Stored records
= Beginning of Section =

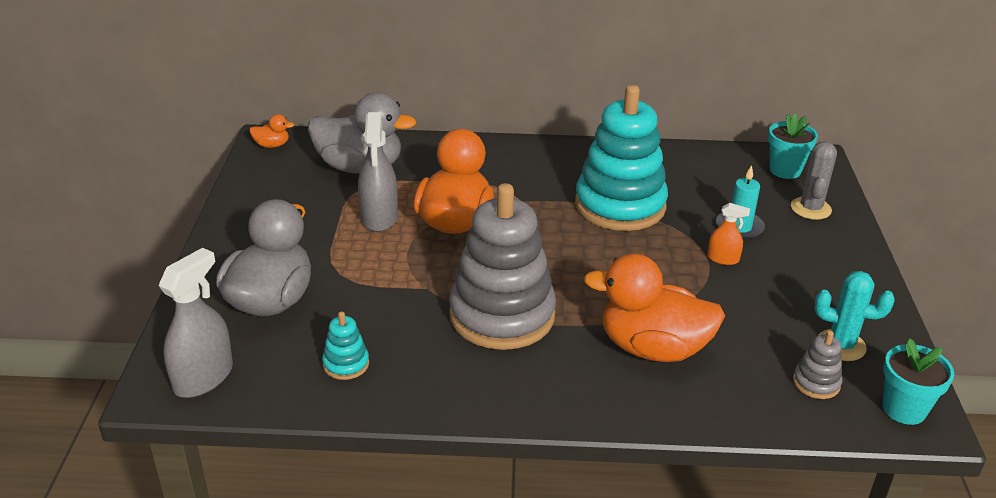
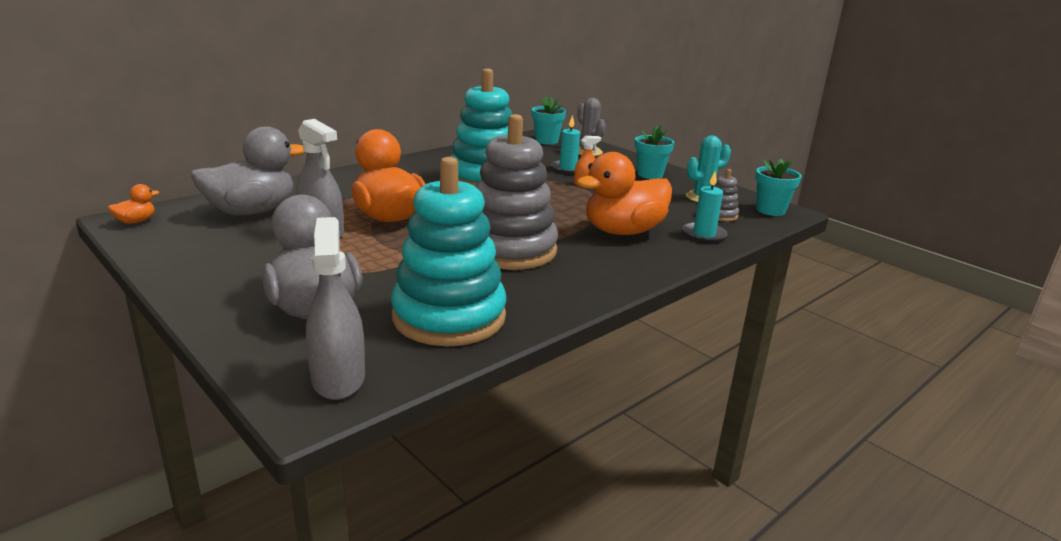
camera: 45 degrees left, 10 degrees down
(346, 364) = (449, 317): turquoise stacking toy -> turquoise stacking toy, size x2.44
(741, 399) = (704, 234): none -> turquoise candle
(832, 278) = (650, 175): none -> turquoise flower pot

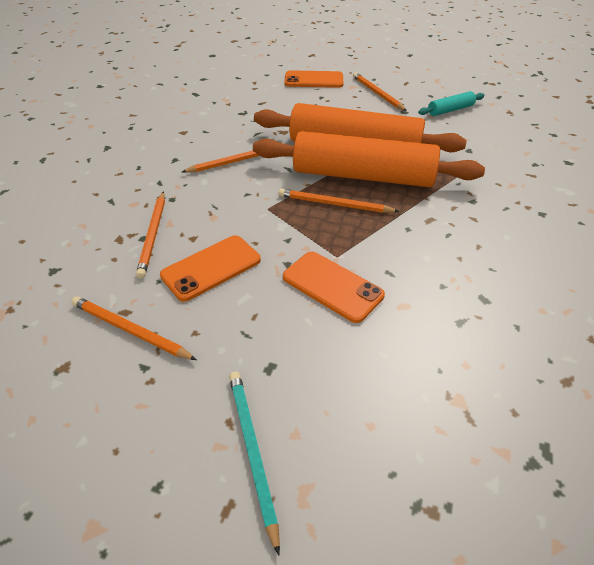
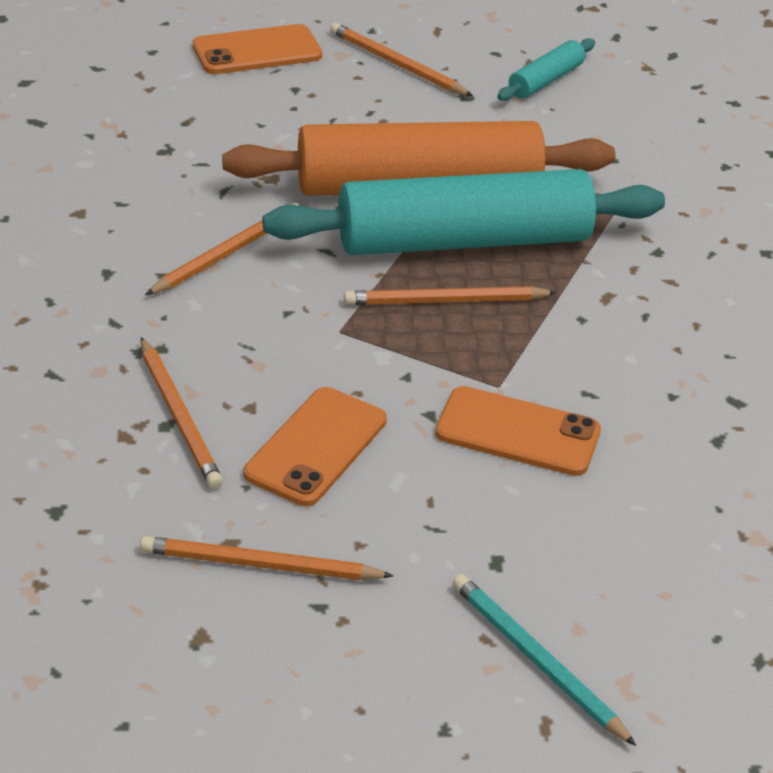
camera: 25 degrees left, 5 degrees down
(363, 176) = (463, 241): orange rolling pin -> turquoise rolling pin

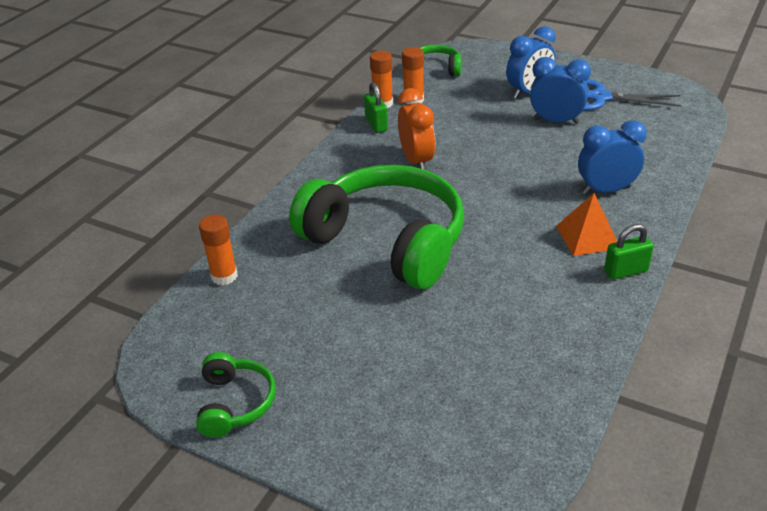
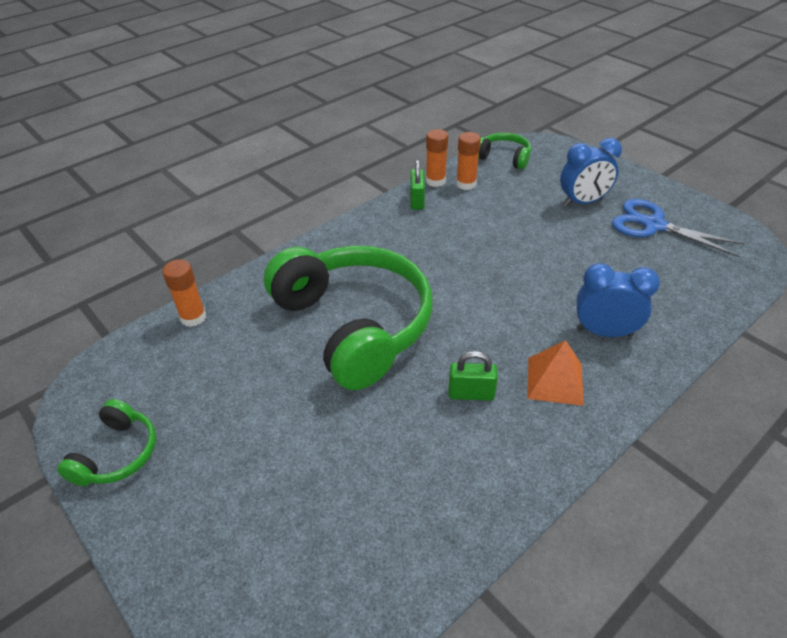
camera: 20 degrees right, 5 degrees up
(416, 161) = (431, 248): orange clock -> none
(556, 121) = (593, 240): blue clock -> none
(626, 271) = (574, 436): green padlock -> green padlock (471, 394)

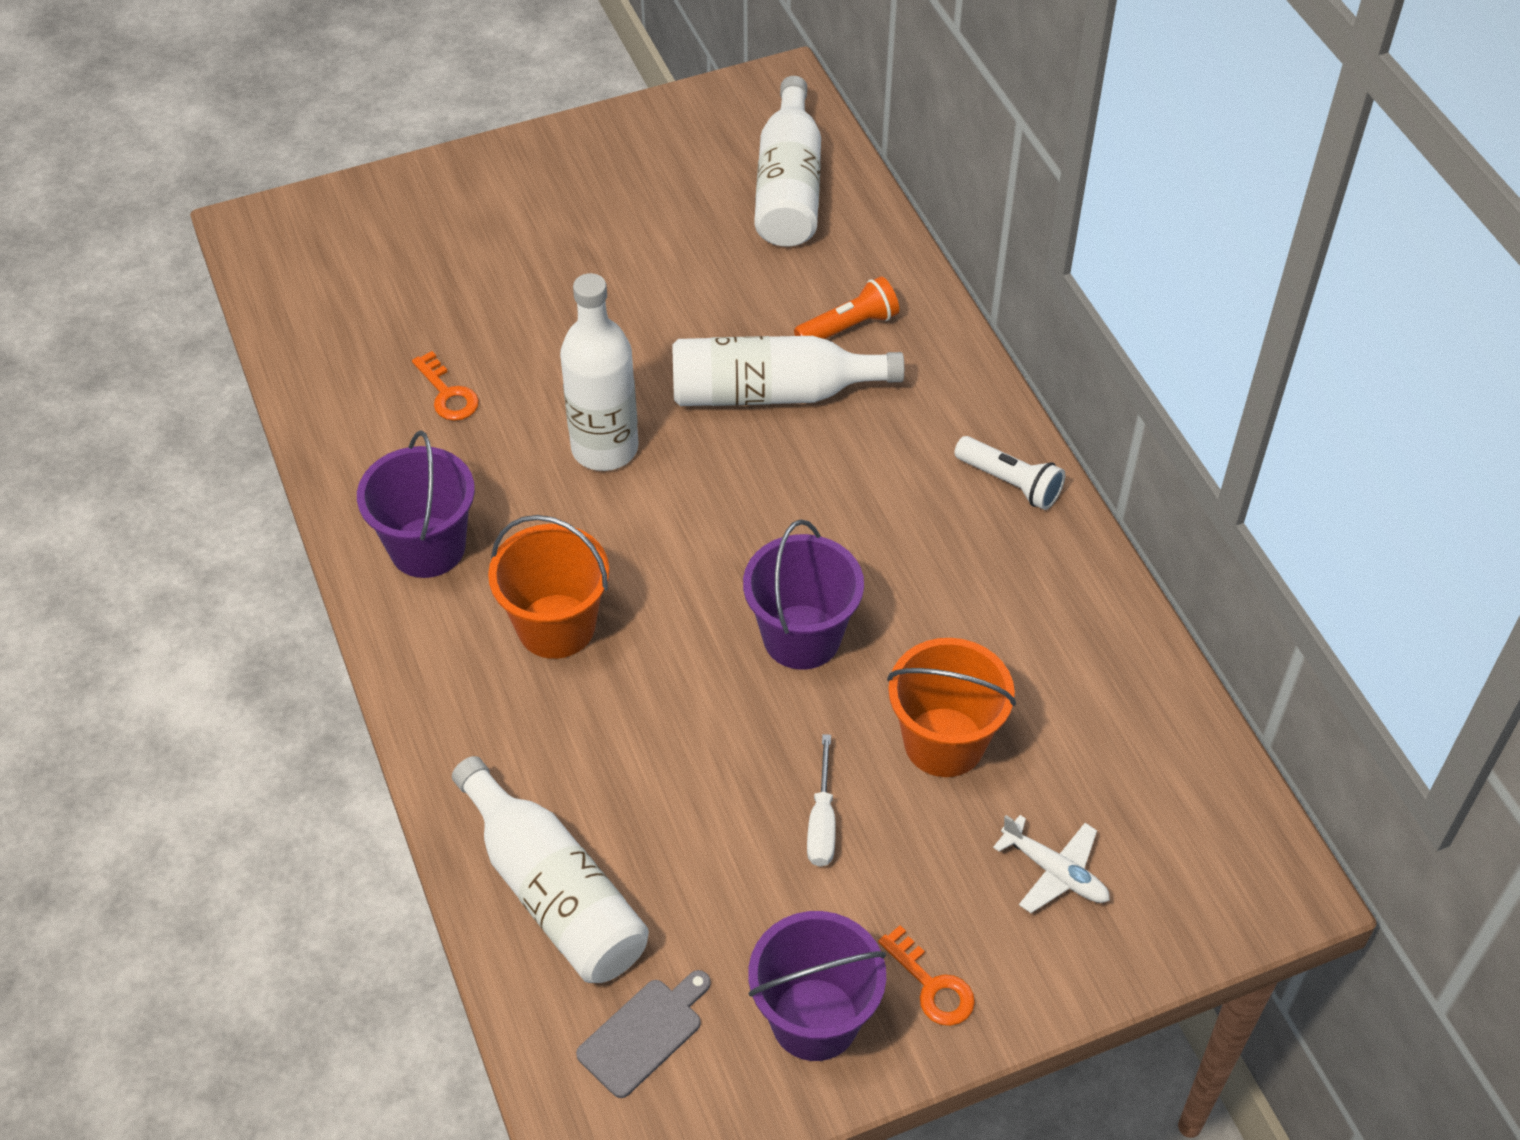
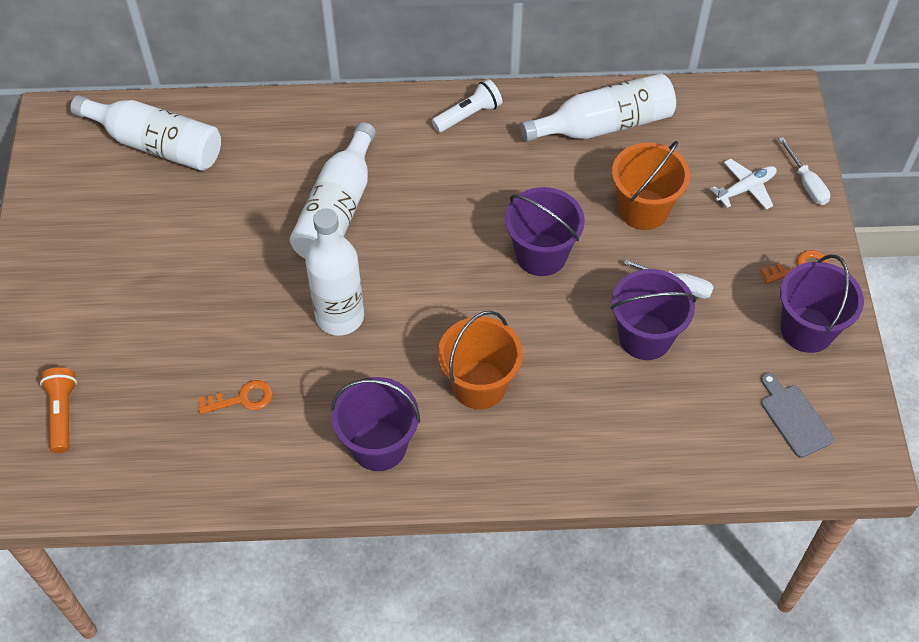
camera: 70 degrees left, 5 degrees up
(554, 892) = (683, 440): white bottle -> white bottle (604, 125)
(712, 801) = (645, 337): none -> purple bucket
(849, 327) = (302, 152): orange flashlight -> orange flashlight (62, 414)
(1111, 959) = (806, 183): none -> white screwdriver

= End of Section =

WHAT IS REQUIRED - Leave the pictures out, then output exactly the lines from the "camera: 25 degrees left, 5 degrees down" line through the end of the records above, and no others.

REPLY -
camera: 25 degrees left, 5 degrees down
(363, 176) = (463, 241): orange rolling pin -> turquoise rolling pin

camera: 20 degrees right, 5 degrees up
(416, 161) = (431, 248): orange clock -> none
(556, 121) = (593, 240): blue clock -> none
(626, 271) = (574, 436): green padlock -> green padlock (471, 394)

camera: 70 degrees left, 5 degrees up
(554, 892) = (683, 440): white bottle -> white bottle (604, 125)
(712, 801) = (645, 337): none -> purple bucket
(849, 327) = (302, 152): orange flashlight -> orange flashlight (62, 414)
(1111, 959) = (806, 183): none -> white screwdriver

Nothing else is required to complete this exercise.